Brief: An exact, picture-free copy of the listing is required.

Information shown:
^^^^^^^^

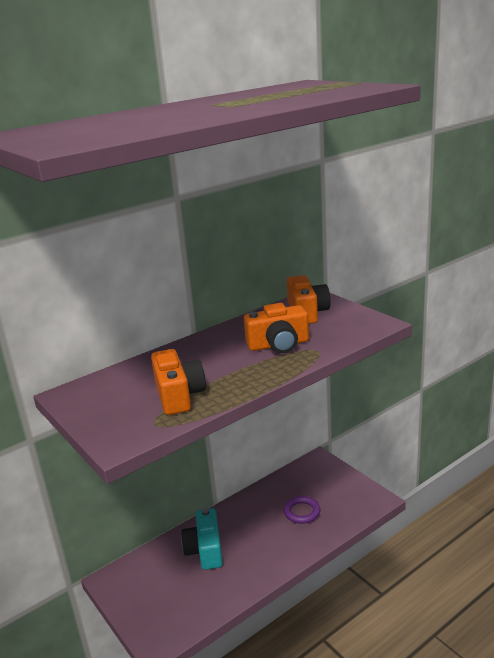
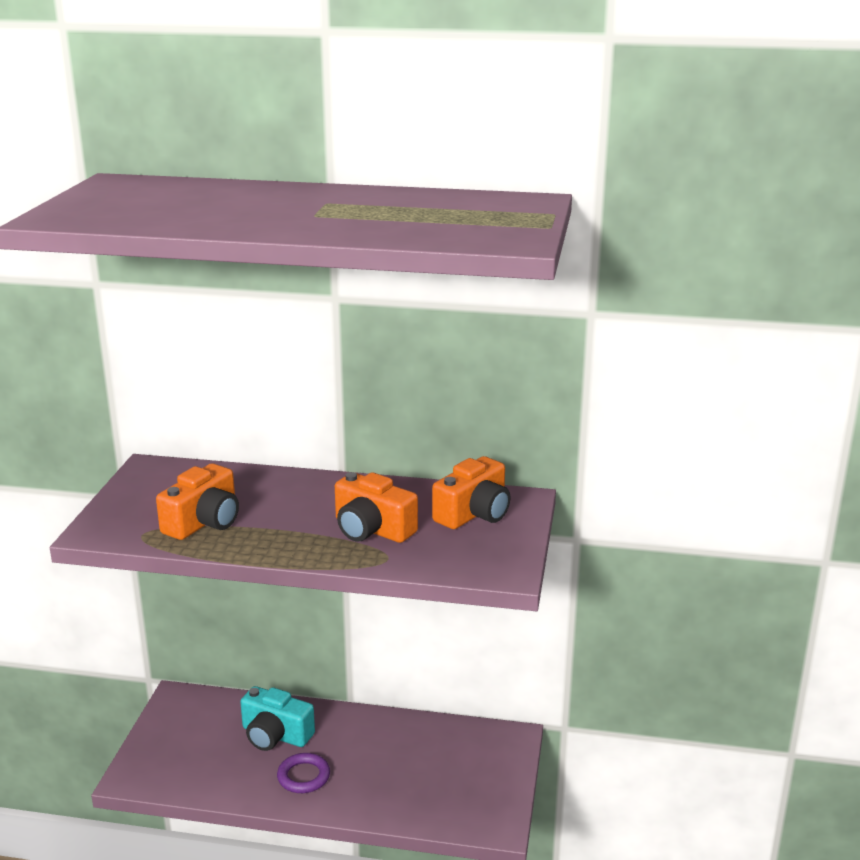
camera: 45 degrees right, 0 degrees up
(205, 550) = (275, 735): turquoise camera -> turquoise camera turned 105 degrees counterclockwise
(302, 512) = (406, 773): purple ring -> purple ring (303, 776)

^^^^^^^^

Solution:
camera: 45 degrees right, 0 degrees up
(205, 550) = (275, 735): turquoise camera -> turquoise camera turned 105 degrees counterclockwise
(302, 512) = (406, 773): purple ring -> purple ring (303, 776)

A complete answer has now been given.